SOURCE INFORMATION:
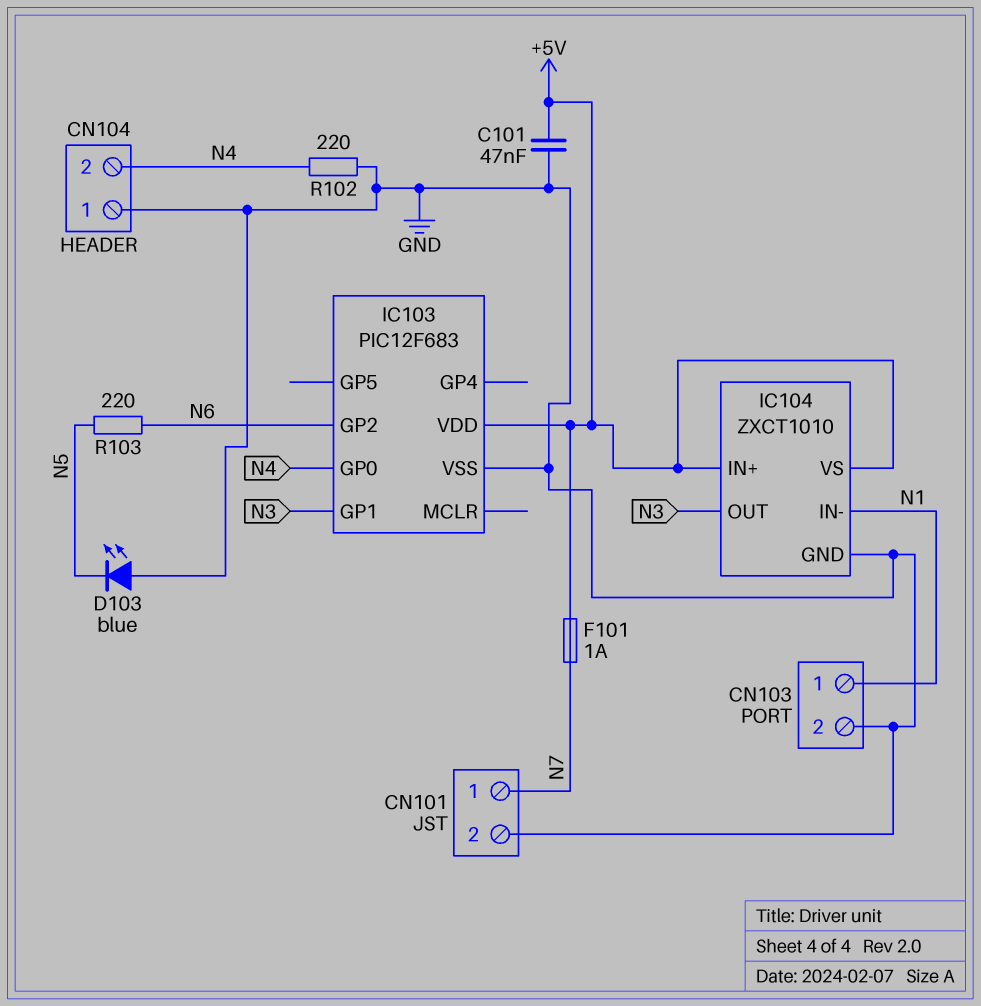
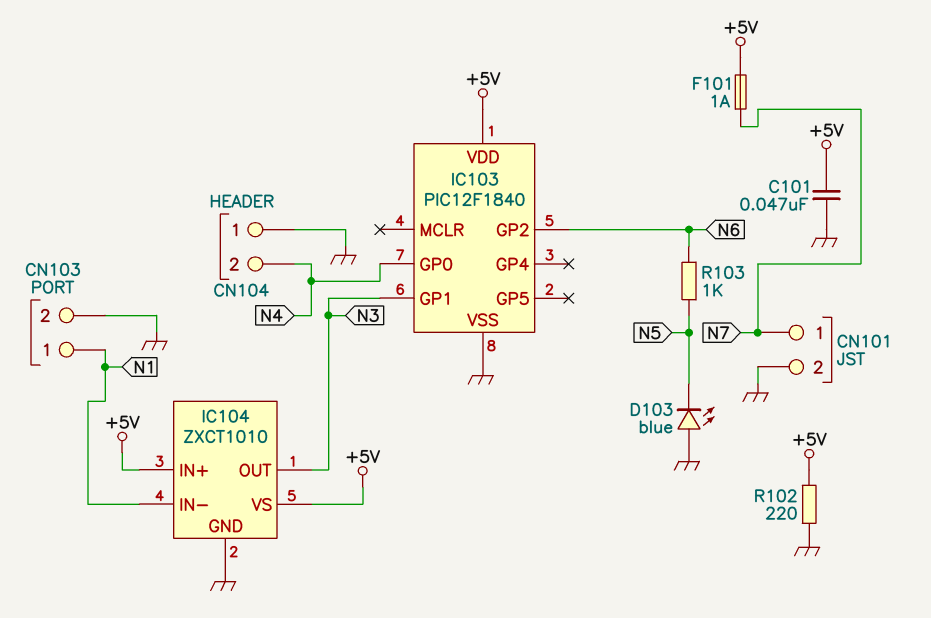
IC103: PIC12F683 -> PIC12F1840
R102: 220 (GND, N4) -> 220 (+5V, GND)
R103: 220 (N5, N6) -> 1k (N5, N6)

==

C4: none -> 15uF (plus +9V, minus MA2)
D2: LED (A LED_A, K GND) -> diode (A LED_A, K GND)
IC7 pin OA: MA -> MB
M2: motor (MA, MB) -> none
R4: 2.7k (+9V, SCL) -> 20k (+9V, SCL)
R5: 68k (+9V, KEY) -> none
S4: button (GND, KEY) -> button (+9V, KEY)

...

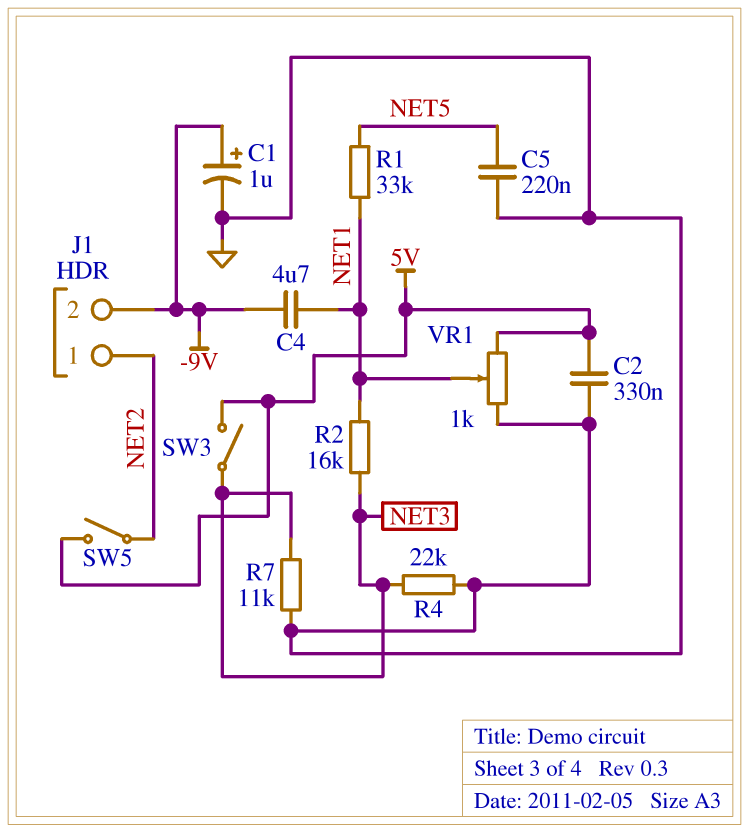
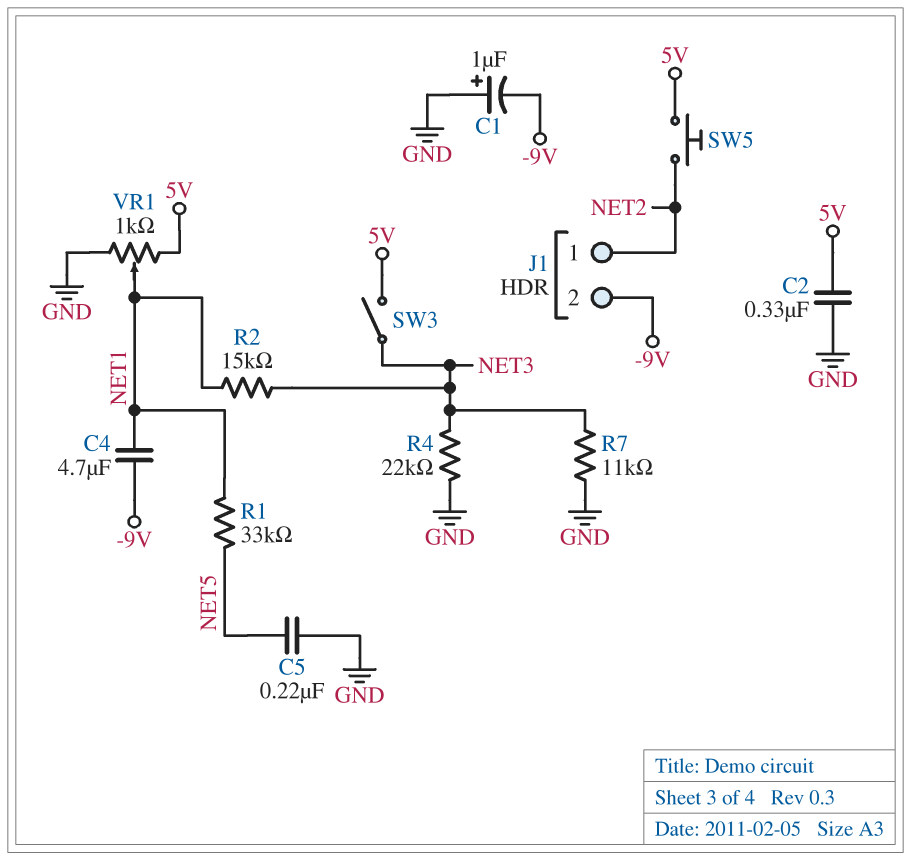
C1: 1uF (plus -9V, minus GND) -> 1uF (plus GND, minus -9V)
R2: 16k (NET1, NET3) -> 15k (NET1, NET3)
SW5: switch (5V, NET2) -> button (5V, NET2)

TASK GOAL: Would you please state how many lines in the material hold "plus"? The number alone will do.

EXERCISE OUTPUT: 2